**WORK TO BE COMPLETED:**
Reproduce the lines of the listing exactly, beginning at the top, until the line with "orange goblet (433" has been reproduced too.

..........

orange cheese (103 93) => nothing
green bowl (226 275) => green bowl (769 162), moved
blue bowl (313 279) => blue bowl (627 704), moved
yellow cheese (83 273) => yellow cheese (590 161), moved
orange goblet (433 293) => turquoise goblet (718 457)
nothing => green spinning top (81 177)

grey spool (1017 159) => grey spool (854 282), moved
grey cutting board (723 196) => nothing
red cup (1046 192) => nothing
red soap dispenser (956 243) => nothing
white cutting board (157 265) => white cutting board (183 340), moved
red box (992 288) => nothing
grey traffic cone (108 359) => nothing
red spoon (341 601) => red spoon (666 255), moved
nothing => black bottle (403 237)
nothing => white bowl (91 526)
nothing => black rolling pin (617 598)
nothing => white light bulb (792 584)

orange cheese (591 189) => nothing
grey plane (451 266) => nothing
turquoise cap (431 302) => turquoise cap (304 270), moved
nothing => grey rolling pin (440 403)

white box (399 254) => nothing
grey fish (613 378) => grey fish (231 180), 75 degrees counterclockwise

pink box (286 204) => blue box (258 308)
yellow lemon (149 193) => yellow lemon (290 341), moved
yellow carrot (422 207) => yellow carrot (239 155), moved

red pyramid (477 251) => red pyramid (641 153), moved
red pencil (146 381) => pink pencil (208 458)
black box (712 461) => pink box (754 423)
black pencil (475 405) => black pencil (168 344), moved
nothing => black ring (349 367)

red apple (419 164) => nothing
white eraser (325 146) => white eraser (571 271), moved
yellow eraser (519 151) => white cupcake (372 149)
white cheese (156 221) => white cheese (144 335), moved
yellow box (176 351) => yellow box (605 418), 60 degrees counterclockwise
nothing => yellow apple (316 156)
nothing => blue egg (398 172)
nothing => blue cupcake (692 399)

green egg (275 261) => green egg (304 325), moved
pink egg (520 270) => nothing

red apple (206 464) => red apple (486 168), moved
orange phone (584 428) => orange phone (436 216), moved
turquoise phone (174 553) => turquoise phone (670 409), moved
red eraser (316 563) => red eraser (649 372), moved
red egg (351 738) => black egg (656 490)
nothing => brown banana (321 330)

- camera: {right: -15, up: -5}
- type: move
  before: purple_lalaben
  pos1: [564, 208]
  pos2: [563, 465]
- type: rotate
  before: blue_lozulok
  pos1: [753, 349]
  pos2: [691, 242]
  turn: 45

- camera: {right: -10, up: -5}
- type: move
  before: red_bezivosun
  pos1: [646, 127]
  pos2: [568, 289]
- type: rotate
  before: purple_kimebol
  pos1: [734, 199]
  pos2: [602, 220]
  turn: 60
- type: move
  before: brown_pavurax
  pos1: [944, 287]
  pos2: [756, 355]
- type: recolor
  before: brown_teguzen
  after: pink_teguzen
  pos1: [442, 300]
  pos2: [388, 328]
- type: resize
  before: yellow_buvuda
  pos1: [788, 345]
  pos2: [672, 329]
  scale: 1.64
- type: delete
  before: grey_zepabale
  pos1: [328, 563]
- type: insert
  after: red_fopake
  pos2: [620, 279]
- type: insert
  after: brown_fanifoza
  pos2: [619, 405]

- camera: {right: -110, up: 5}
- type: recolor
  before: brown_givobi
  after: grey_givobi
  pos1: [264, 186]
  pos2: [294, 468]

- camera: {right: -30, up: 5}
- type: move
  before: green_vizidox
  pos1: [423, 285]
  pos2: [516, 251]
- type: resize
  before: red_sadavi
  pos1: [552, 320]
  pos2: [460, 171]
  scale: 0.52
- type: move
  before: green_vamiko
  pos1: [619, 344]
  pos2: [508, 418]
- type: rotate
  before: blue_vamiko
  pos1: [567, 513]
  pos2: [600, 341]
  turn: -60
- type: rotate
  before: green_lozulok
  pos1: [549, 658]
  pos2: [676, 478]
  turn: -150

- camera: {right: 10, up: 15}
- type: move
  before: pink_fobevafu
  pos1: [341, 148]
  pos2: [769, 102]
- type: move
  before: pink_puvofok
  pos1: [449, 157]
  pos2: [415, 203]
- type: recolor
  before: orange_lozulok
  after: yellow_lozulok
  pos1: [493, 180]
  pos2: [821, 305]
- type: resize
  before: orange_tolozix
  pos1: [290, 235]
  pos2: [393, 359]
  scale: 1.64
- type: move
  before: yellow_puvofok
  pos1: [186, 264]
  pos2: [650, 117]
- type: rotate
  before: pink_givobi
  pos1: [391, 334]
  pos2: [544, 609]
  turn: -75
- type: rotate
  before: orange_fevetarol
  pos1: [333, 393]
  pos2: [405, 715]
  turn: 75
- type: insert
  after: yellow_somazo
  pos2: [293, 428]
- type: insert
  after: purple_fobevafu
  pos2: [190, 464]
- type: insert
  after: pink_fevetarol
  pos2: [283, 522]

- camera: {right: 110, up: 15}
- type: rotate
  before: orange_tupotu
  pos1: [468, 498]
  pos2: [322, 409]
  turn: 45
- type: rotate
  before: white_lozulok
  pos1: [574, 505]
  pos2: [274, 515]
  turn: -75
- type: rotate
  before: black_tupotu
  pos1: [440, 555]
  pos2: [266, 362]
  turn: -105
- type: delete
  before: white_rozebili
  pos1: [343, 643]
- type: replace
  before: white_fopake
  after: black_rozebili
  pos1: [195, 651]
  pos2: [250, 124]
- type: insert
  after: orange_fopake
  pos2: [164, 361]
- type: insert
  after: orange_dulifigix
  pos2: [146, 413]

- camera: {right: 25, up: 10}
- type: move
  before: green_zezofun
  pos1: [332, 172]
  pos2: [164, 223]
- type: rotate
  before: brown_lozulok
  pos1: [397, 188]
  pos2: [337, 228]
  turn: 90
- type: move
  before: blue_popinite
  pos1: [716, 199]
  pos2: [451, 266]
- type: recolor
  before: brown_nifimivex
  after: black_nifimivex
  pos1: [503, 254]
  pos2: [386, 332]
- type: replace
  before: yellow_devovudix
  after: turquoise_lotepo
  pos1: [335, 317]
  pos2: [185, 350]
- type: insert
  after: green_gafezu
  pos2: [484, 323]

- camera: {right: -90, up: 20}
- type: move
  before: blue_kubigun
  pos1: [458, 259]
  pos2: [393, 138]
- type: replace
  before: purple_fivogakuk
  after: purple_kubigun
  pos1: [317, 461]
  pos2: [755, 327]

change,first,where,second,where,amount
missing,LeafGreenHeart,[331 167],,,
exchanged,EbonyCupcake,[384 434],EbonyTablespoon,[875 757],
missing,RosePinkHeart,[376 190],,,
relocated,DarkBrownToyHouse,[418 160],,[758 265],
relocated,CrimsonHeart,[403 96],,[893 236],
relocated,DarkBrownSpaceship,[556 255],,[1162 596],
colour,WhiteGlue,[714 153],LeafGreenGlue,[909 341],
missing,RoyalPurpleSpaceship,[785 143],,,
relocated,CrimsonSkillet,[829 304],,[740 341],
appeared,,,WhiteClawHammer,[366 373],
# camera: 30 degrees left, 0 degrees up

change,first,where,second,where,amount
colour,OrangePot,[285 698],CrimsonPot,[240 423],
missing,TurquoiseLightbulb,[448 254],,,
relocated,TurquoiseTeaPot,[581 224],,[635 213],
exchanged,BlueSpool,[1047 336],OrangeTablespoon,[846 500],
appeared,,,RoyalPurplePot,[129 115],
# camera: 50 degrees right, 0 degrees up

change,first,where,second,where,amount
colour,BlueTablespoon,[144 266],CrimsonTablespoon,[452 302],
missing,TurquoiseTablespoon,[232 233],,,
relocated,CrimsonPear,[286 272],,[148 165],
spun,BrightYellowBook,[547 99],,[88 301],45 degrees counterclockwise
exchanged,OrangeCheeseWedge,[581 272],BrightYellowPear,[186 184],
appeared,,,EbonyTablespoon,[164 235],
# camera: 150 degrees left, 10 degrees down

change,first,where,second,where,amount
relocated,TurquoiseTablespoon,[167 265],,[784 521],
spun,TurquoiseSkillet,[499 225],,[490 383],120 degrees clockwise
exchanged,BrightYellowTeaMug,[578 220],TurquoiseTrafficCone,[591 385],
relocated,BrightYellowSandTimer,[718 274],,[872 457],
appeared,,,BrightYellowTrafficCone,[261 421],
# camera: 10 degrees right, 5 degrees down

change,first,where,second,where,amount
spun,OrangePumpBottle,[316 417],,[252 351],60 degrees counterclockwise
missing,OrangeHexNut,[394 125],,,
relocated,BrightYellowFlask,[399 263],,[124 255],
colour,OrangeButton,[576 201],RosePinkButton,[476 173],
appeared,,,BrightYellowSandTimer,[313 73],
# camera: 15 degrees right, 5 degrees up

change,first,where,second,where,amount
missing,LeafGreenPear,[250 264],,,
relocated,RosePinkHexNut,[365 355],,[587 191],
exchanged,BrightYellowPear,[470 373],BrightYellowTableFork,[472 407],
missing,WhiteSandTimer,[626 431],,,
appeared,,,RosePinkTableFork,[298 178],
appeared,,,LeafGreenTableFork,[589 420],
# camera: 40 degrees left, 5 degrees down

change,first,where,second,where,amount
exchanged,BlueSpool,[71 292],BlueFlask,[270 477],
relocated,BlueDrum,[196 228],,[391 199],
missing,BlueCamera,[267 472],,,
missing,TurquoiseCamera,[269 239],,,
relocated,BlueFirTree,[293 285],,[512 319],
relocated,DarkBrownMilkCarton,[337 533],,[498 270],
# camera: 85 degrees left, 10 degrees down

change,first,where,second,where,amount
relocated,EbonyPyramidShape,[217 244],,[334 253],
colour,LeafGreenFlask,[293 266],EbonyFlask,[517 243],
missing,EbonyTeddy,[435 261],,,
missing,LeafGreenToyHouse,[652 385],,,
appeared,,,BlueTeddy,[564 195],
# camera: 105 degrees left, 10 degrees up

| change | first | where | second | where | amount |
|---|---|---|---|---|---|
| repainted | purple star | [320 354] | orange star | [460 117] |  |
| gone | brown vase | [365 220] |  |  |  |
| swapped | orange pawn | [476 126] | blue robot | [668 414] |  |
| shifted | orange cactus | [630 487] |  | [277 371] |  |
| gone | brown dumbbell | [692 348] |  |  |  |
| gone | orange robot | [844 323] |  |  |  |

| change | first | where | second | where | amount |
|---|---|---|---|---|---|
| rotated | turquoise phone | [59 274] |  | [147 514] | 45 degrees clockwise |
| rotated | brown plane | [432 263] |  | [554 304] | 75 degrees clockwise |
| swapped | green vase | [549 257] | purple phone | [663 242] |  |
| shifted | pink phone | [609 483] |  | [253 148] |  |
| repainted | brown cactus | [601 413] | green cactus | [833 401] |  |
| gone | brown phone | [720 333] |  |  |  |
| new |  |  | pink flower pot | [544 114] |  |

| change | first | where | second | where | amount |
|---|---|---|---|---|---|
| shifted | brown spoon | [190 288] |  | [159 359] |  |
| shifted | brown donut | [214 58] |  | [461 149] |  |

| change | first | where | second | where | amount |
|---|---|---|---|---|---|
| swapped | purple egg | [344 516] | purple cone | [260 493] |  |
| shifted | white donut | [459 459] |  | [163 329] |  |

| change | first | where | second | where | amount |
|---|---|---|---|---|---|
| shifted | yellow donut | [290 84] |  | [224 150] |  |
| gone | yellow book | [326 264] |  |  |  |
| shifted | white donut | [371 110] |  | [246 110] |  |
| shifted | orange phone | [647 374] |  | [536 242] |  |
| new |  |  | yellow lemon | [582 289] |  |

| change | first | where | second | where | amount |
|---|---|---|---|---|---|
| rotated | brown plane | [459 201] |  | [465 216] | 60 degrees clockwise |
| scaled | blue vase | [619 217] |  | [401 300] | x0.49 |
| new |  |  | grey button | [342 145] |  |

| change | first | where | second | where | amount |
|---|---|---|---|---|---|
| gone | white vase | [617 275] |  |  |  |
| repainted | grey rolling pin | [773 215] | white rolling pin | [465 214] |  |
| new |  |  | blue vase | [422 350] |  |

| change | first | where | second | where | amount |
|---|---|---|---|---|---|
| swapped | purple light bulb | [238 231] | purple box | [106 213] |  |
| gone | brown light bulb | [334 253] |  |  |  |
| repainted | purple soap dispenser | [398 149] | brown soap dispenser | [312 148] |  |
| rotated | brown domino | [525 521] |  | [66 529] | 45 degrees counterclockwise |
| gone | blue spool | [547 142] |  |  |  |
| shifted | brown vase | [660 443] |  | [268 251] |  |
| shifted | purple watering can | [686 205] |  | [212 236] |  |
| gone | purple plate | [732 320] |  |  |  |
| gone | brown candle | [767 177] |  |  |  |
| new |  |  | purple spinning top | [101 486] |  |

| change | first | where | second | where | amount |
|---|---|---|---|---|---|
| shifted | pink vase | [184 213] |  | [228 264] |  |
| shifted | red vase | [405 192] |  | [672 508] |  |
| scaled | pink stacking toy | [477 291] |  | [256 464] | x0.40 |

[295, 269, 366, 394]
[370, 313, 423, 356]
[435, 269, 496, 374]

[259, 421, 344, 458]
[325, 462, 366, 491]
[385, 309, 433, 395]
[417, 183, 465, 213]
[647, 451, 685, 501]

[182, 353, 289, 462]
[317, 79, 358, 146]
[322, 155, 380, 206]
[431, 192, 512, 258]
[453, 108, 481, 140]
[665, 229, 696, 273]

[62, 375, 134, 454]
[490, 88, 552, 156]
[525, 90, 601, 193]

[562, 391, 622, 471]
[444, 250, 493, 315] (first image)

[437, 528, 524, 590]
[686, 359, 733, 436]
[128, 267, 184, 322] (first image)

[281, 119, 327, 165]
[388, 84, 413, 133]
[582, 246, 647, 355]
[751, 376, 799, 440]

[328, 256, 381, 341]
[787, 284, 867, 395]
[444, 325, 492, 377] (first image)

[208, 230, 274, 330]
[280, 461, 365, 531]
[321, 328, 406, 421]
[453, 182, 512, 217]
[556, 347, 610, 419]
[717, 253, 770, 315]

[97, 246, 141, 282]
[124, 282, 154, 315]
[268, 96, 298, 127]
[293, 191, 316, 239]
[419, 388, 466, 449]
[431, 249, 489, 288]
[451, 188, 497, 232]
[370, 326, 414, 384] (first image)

..........

**OUTPUT FOR THIS TASK:**
orange cheese (103 93) => nothing
green bowl (226 275) => green bowl (769 162), moved
blue bowl (313 279) => blue bowl (627 704), moved
yellow cheese (83 273) => yellow cheese (590 161), moved
orange goblet (433 293) => turquoise goblet (718 457)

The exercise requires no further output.